What needs to be done: Print this span of the material below exactly: the line with "black spoon: [57,254,123,345]", the line with "black watering can: none", and every line between them, but nothing else.

*** Material for the task ***

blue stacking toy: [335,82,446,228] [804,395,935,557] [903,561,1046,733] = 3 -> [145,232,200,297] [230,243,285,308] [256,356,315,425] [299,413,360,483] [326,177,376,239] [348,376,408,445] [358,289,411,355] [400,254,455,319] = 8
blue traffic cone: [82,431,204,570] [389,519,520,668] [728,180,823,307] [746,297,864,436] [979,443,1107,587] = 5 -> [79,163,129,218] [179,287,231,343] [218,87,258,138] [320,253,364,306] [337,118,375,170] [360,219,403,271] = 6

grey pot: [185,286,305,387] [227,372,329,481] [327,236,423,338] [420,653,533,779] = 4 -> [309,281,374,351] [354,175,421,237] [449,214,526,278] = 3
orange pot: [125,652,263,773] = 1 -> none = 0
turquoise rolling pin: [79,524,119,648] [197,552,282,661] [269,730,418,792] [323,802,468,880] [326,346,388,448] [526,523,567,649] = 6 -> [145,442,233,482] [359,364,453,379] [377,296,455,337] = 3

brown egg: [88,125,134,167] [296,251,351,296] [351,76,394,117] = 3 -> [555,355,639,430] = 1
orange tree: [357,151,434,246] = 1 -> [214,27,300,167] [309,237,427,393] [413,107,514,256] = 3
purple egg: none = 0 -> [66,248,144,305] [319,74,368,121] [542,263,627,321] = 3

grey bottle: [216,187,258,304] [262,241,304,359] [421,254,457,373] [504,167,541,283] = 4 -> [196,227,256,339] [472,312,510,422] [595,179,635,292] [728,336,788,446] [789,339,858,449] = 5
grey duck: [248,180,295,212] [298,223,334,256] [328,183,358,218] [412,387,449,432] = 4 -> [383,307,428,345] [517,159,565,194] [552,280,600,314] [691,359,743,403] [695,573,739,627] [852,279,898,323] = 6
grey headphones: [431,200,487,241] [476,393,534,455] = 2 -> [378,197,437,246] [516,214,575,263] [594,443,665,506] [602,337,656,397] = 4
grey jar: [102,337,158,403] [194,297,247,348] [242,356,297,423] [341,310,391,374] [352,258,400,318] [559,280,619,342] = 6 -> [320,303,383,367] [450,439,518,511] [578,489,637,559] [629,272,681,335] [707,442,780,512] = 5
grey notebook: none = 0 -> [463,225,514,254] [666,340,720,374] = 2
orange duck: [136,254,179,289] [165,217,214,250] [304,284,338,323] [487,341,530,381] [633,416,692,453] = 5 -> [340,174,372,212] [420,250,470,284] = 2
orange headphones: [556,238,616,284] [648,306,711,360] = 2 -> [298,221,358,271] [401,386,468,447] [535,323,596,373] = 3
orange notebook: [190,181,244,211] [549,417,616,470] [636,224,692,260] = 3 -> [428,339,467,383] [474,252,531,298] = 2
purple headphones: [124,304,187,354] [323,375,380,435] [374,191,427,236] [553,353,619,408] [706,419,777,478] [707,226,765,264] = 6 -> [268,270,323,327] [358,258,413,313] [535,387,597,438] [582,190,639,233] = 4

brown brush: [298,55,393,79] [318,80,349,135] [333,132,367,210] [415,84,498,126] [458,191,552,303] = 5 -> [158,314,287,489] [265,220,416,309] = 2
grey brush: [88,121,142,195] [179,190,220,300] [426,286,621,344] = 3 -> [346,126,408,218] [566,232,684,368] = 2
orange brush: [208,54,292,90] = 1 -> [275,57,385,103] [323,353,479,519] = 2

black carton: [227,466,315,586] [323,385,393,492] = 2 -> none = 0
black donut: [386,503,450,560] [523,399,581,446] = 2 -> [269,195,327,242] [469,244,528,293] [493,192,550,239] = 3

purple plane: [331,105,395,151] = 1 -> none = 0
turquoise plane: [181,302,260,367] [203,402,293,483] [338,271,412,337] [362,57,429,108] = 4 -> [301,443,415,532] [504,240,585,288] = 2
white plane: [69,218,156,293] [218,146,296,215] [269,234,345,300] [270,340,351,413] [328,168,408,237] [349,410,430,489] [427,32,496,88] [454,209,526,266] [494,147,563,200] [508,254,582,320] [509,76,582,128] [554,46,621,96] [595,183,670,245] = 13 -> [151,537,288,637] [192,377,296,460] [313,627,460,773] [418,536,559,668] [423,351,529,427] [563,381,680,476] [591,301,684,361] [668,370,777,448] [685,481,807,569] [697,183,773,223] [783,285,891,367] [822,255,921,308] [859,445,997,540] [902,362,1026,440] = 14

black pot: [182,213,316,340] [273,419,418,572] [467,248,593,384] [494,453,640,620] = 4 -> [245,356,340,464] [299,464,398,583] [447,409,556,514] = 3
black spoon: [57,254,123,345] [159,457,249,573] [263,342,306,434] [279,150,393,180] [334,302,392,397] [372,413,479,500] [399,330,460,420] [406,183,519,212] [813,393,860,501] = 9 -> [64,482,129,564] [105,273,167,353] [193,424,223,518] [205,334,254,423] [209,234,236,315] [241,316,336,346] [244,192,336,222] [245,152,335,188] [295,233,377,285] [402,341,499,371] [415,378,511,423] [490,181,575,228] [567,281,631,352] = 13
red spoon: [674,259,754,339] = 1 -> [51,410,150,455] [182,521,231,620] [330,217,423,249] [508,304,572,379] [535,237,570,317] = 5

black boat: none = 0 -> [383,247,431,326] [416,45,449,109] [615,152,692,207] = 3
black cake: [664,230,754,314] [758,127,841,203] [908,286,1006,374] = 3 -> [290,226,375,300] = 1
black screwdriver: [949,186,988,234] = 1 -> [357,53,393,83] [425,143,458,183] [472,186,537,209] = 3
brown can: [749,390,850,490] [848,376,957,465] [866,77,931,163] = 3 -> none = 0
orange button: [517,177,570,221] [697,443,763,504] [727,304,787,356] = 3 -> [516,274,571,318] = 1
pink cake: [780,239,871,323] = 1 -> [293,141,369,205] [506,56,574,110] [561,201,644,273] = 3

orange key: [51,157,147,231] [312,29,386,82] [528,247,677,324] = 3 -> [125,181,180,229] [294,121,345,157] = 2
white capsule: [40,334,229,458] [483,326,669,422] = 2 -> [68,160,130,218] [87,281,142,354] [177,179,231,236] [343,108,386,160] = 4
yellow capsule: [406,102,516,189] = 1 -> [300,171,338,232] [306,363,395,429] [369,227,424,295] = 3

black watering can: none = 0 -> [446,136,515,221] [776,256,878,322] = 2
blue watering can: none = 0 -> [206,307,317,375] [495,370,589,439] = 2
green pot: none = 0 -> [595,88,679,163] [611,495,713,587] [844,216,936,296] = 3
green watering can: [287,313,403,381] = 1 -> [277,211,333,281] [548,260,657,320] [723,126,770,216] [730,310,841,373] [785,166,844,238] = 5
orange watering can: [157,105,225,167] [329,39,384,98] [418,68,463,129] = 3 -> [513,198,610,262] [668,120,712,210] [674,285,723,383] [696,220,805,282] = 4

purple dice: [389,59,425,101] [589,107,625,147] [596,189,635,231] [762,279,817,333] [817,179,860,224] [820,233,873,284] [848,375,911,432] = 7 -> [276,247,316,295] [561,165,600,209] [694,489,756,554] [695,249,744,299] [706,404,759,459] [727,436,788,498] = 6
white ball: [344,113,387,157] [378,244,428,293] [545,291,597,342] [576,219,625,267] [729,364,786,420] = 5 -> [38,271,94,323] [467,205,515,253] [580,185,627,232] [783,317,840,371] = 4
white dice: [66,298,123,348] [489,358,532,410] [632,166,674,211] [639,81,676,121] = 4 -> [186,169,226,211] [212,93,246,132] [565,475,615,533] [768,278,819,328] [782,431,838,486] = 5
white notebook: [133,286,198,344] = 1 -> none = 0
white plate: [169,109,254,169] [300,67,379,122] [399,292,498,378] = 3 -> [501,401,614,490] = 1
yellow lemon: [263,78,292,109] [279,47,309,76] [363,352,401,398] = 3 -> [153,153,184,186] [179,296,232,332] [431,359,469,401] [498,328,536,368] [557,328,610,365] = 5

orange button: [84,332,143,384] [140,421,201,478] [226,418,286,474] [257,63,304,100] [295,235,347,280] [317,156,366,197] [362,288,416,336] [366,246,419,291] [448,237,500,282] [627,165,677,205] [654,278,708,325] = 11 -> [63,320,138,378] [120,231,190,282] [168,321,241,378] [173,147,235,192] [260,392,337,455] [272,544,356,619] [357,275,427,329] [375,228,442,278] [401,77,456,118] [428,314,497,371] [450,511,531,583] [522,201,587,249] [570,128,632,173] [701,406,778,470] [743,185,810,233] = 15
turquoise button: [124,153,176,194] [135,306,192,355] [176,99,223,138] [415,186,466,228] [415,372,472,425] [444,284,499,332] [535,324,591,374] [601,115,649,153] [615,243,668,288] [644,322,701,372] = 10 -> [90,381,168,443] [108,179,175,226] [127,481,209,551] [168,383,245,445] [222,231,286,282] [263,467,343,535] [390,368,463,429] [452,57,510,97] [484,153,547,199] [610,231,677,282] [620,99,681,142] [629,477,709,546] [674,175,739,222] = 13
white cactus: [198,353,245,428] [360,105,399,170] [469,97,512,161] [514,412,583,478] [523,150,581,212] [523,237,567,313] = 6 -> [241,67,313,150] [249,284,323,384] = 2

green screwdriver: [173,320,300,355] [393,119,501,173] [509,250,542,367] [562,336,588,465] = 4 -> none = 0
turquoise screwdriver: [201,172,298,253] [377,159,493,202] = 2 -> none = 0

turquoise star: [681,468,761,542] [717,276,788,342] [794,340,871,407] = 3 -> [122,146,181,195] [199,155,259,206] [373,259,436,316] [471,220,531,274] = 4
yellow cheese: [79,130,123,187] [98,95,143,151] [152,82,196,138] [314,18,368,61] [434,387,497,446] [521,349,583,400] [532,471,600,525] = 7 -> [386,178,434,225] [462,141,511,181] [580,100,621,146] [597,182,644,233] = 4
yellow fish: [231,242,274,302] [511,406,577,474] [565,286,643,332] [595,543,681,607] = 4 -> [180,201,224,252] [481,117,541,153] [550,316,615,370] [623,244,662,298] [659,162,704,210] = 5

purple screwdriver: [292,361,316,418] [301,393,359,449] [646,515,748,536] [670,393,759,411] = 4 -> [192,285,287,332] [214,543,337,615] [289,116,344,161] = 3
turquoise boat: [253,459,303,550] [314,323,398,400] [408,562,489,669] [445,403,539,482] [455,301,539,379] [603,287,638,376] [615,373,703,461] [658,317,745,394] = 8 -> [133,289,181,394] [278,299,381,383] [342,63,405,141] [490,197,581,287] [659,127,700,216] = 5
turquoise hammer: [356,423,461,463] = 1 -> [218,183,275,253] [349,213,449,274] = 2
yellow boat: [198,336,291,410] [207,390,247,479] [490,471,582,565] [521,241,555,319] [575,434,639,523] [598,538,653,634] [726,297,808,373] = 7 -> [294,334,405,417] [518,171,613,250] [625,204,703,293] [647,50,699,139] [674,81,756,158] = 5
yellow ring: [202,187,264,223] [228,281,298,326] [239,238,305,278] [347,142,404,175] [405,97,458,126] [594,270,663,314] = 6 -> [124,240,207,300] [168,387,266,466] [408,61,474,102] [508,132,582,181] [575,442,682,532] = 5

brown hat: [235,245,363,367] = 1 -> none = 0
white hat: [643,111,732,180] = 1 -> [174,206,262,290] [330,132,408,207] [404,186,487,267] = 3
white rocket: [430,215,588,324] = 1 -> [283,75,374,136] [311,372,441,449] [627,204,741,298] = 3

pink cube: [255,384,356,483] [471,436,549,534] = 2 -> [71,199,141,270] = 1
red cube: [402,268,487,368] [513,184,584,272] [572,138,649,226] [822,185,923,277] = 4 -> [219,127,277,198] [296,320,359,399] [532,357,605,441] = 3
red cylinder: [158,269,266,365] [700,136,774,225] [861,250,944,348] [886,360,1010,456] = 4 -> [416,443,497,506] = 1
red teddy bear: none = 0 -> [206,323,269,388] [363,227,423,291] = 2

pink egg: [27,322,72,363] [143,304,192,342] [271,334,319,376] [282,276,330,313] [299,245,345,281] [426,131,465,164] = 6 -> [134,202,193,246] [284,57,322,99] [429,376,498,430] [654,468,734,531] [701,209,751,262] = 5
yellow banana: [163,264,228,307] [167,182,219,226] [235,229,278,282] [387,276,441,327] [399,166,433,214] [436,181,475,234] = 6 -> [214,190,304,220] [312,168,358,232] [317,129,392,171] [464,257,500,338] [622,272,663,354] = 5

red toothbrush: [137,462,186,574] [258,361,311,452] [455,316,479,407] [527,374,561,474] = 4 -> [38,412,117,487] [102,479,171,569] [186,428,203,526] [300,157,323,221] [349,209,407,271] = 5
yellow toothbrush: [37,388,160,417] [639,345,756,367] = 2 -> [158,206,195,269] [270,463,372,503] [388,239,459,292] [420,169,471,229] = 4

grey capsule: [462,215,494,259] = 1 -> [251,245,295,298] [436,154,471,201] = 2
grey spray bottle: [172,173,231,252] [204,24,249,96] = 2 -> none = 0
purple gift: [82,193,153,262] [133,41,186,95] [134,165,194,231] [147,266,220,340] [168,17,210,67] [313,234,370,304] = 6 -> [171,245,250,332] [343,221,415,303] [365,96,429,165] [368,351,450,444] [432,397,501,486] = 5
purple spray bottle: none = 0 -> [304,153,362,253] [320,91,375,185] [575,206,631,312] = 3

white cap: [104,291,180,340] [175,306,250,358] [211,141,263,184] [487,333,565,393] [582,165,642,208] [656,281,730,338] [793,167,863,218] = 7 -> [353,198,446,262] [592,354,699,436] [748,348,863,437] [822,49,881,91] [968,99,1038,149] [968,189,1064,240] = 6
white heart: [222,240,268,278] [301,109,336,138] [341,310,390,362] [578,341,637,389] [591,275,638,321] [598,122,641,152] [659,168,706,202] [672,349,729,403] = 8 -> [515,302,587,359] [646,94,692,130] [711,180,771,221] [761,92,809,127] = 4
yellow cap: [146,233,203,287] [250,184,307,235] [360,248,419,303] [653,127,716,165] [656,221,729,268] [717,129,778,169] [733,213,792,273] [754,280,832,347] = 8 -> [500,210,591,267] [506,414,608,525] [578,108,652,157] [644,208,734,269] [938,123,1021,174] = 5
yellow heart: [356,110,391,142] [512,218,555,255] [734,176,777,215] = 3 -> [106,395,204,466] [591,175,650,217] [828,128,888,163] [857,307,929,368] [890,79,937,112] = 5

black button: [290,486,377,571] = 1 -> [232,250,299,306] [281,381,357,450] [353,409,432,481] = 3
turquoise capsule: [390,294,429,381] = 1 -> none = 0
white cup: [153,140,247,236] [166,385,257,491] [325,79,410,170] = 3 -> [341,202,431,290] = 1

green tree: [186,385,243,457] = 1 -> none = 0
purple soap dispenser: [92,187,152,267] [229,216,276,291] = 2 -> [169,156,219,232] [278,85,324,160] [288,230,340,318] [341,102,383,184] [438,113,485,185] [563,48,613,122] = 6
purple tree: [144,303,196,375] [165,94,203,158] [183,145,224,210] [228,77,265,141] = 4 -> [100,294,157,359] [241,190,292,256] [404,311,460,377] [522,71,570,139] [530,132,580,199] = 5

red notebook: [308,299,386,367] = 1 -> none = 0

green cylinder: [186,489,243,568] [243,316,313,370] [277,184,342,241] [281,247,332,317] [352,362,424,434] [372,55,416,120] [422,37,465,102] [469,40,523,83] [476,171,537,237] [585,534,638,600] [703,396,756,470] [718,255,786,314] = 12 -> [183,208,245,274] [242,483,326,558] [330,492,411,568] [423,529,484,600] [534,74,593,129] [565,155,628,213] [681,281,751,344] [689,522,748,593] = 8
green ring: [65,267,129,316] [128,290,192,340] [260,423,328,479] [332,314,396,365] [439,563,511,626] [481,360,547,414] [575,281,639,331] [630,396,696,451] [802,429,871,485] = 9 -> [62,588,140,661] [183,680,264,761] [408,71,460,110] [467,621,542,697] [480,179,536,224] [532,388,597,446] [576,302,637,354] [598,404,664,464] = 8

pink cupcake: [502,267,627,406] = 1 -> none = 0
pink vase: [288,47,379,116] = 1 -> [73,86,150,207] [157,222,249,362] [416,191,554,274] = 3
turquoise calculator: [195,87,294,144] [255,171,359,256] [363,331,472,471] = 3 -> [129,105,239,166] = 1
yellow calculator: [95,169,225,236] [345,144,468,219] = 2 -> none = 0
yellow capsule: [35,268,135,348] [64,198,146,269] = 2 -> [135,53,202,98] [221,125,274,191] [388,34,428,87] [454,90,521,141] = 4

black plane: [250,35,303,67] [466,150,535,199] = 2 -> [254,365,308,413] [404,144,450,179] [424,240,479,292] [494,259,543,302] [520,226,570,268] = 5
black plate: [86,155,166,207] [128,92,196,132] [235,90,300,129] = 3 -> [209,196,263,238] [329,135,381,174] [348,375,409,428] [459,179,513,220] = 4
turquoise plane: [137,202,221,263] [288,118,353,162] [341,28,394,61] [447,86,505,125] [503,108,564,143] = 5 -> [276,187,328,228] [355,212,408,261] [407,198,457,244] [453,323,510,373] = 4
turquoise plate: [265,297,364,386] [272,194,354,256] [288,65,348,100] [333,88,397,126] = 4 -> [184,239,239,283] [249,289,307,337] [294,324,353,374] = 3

*** End of Material for the task ***

Exercise answer:
black spoon: [57,254,123,345] [159,457,249,573] [263,342,306,434] [279,150,393,180] [334,302,392,397] [372,413,479,500] [399,330,460,420] [406,183,519,212] [813,393,860,501] = 9 -> [64,482,129,564] [105,273,167,353] [193,424,223,518] [205,334,254,423] [209,234,236,315] [241,316,336,346] [244,192,336,222] [245,152,335,188] [295,233,377,285] [402,341,499,371] [415,378,511,423] [490,181,575,228] [567,281,631,352] = 13
red spoon: [674,259,754,339] = 1 -> [51,410,150,455] [182,521,231,620] [330,217,423,249] [508,304,572,379] [535,237,570,317] = 5

black boat: none = 0 -> [383,247,431,326] [416,45,449,109] [615,152,692,207] = 3
black cake: [664,230,754,314] [758,127,841,203] [908,286,1006,374] = 3 -> [290,226,375,300] = 1
black screwdriver: [949,186,988,234] = 1 -> [357,53,393,83] [425,143,458,183] [472,186,537,209] = 3
brown can: [749,390,850,490] [848,376,957,465] [866,77,931,163] = 3 -> none = 0
orange button: [517,177,570,221] [697,443,763,504] [727,304,787,356] = 3 -> [516,274,571,318] = 1
pink cake: [780,239,871,323] = 1 -> [293,141,369,205] [506,56,574,110] [561,201,644,273] = 3

orange key: [51,157,147,231] [312,29,386,82] [528,247,677,324] = 3 -> [125,181,180,229] [294,121,345,157] = 2
white capsule: [40,334,229,458] [483,326,669,422] = 2 -> [68,160,130,218] [87,281,142,354] [177,179,231,236] [343,108,386,160] = 4
yellow capsule: [406,102,516,189] = 1 -> [300,171,338,232] [306,363,395,429] [369,227,424,295] = 3

black watering can: none = 0 -> [446,136,515,221] [776,256,878,322] = 2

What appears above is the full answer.